What this task involves>
Copy exactly the lines of the data below that run from the line holding "module.sql: [322,432,596,554] ->" through the line holding "Palettes: [841,756,878,784] ->", both ends included.
*** Excerpted records ***
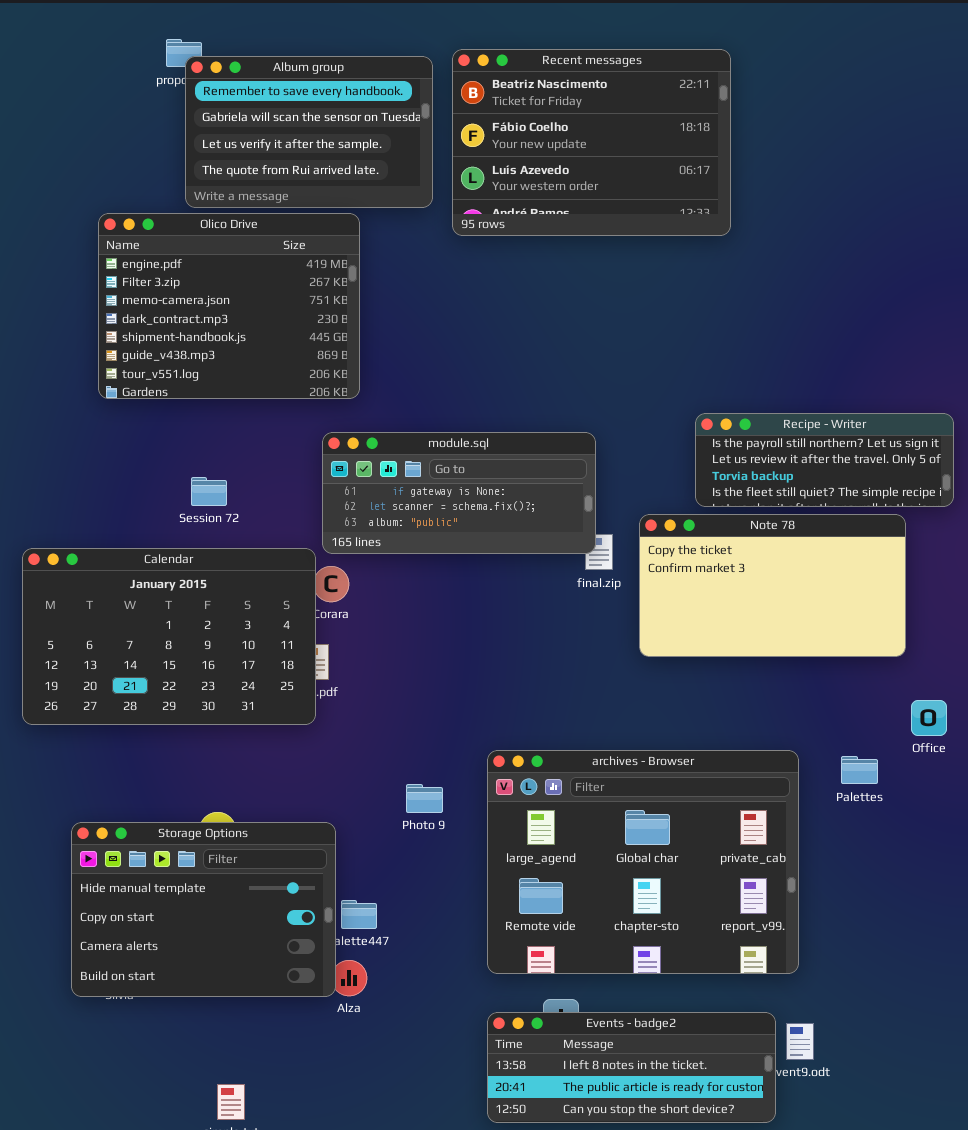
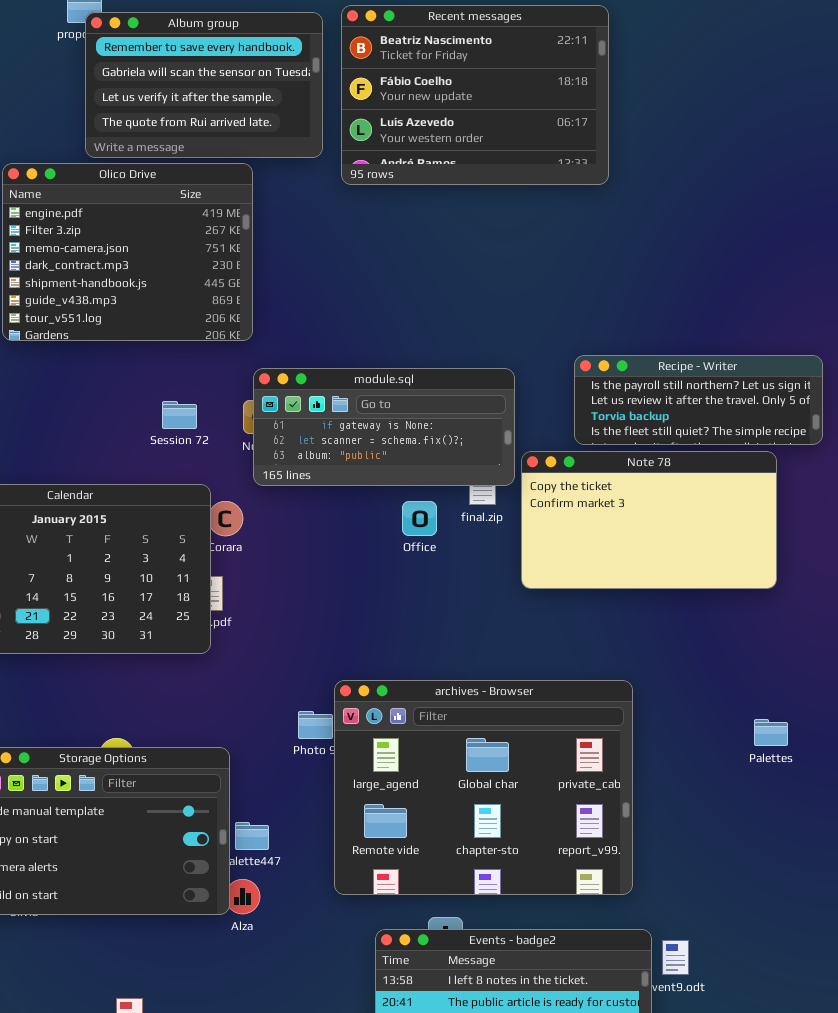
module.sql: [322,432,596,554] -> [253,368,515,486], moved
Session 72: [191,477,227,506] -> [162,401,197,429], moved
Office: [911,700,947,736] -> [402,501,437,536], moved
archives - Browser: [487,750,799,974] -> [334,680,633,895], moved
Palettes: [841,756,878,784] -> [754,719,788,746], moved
*** End of Excerpted records ***
*** Excerpted records ***
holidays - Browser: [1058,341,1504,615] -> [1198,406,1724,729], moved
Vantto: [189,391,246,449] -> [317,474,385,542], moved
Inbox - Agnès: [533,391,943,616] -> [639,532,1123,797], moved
*** End of Excerpted records ***
Solution to the problem>
module.sql: [322,432,596,554] -> [253,368,515,486], moved
Session 72: [191,477,227,506] -> [162,401,197,429], moved
Office: [911,700,947,736] -> [402,501,437,536], moved
archives - Browser: [487,750,799,974] -> [334,680,633,895], moved
Palettes: [841,756,878,784] -> [754,719,788,746], moved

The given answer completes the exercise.